## Extracted material:
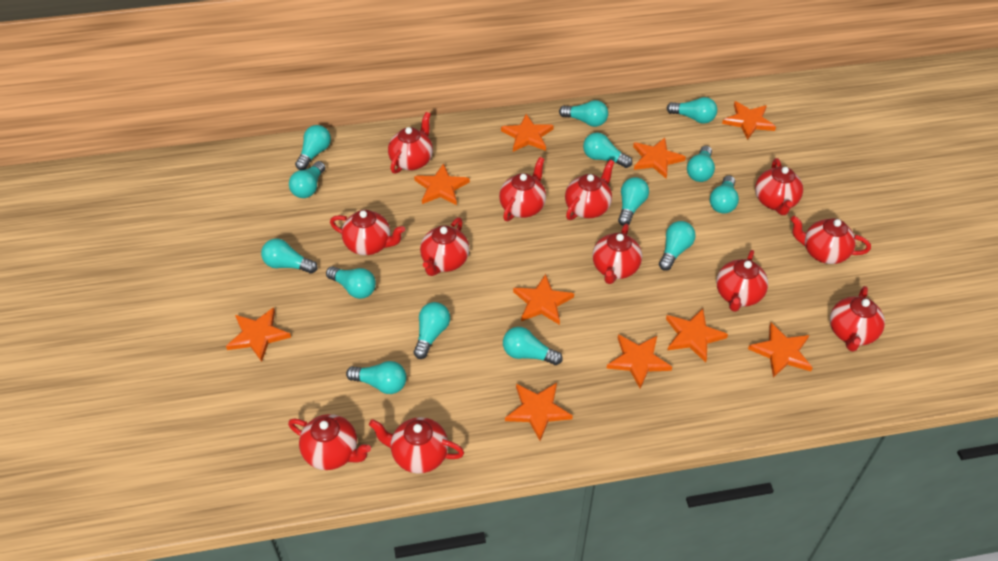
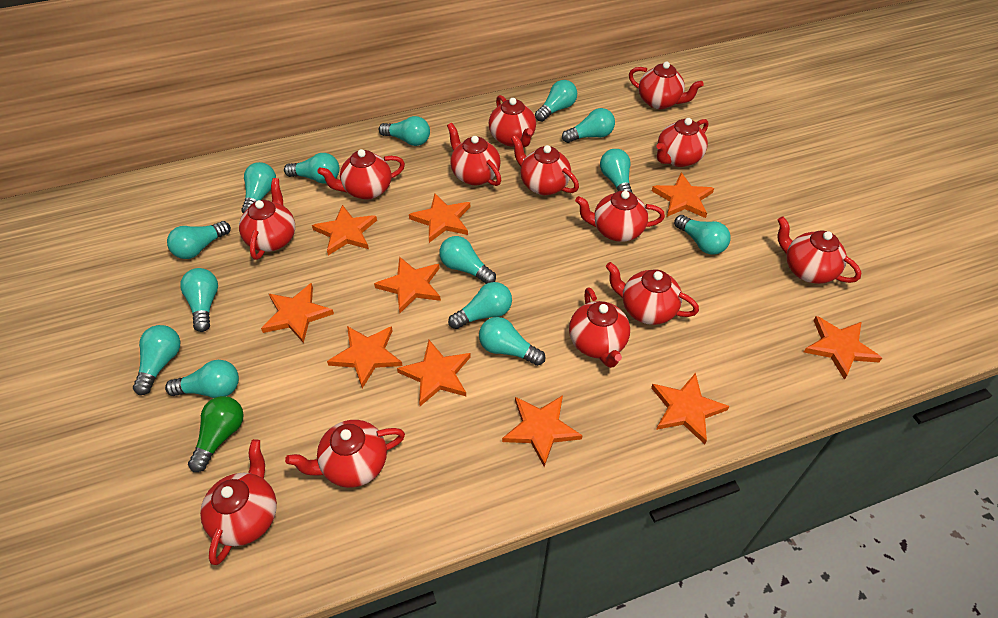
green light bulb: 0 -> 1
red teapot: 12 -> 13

* * *

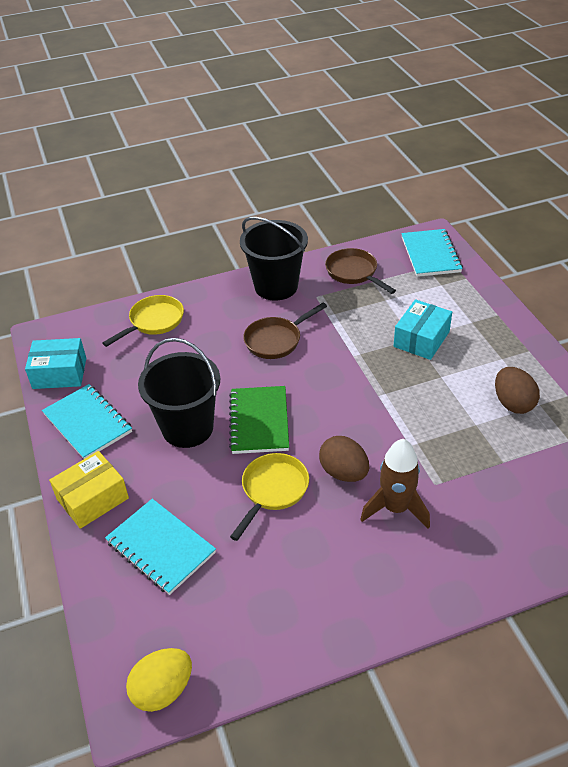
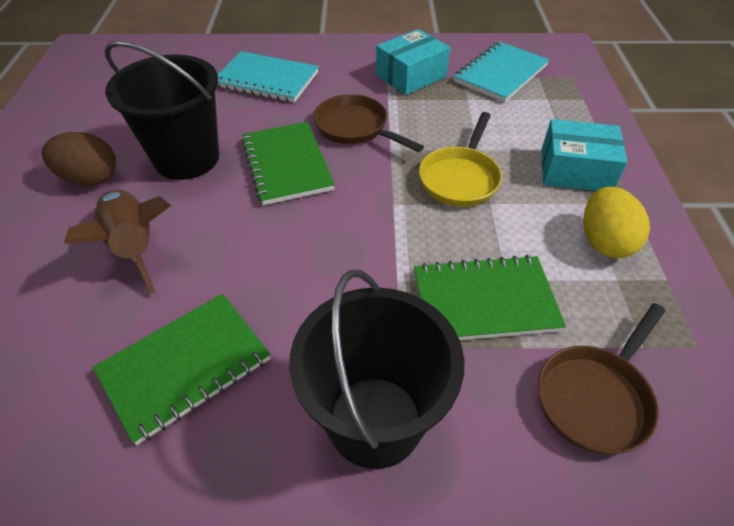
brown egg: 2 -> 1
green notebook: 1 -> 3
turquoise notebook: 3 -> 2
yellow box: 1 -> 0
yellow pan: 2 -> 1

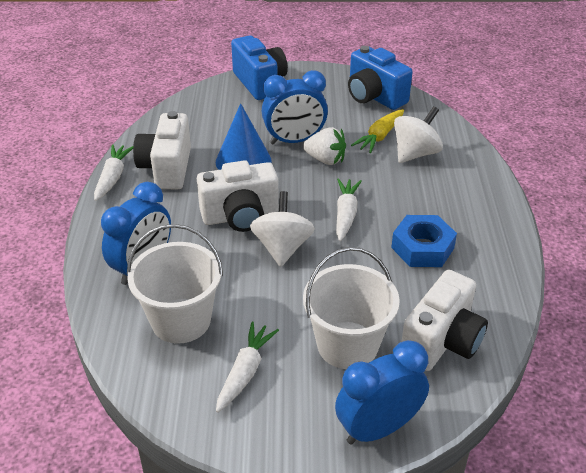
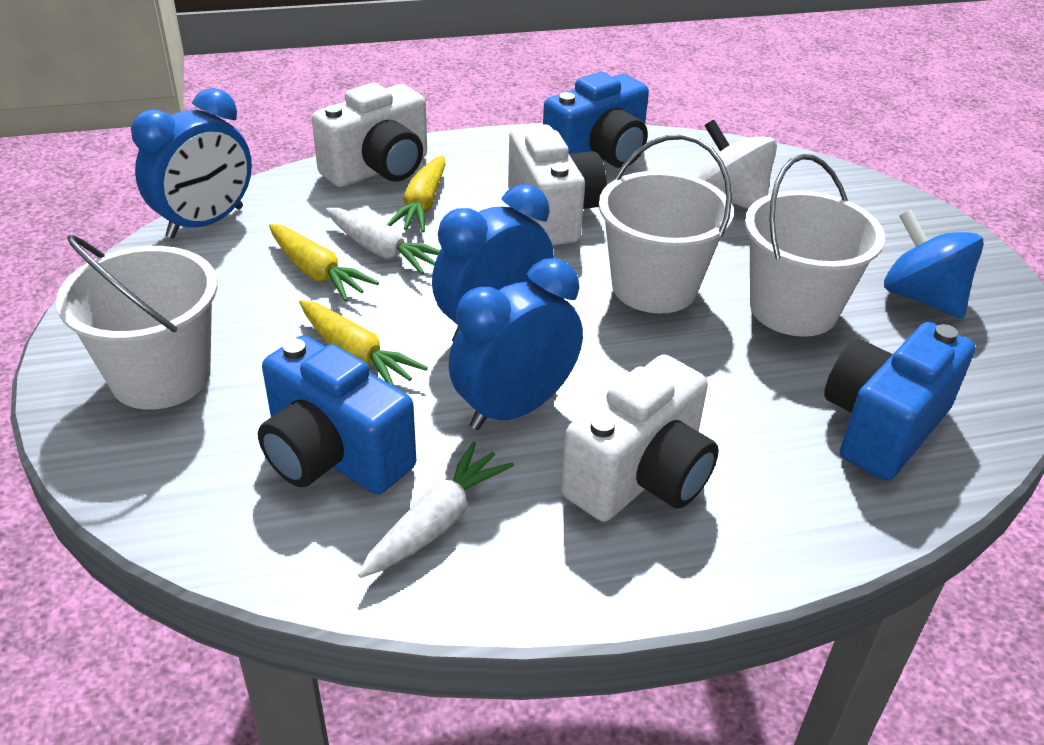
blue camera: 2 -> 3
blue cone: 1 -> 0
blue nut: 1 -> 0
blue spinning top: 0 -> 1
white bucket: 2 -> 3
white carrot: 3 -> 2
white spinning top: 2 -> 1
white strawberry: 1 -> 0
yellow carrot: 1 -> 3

...

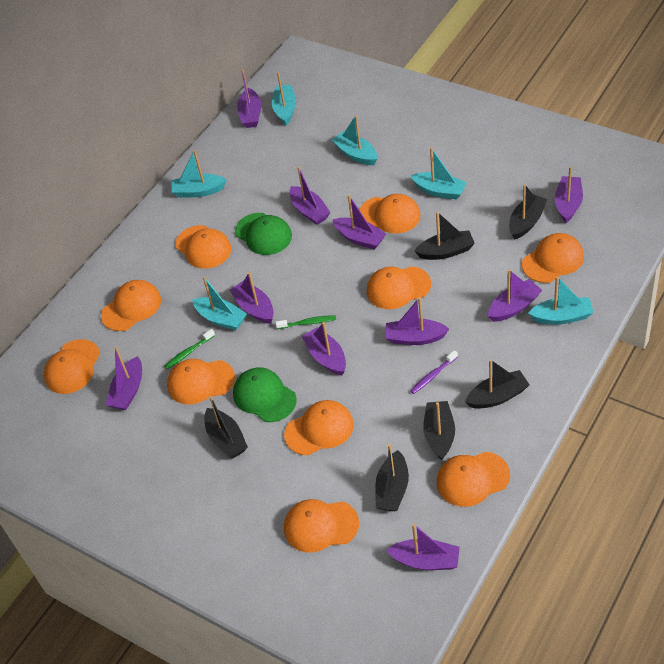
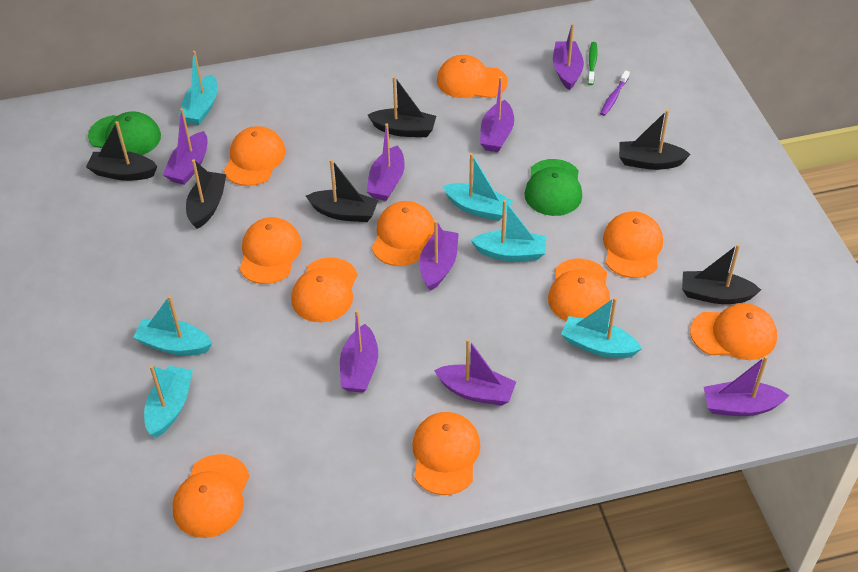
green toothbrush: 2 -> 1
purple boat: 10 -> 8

## Assignment:
Using the material above, transcribe exactly the lines from the line with "blue camera: 2 -> 3" to the line with "yellow carrot: 1 -> 3"; both count, and nothing else goes in.

## Task result:
blue camera: 2 -> 3
blue cone: 1 -> 0
blue nut: 1 -> 0
blue spinning top: 0 -> 1
white bucket: 2 -> 3
white carrot: 3 -> 2
white spinning top: 2 -> 1
white strawberry: 1 -> 0
yellow carrot: 1 -> 3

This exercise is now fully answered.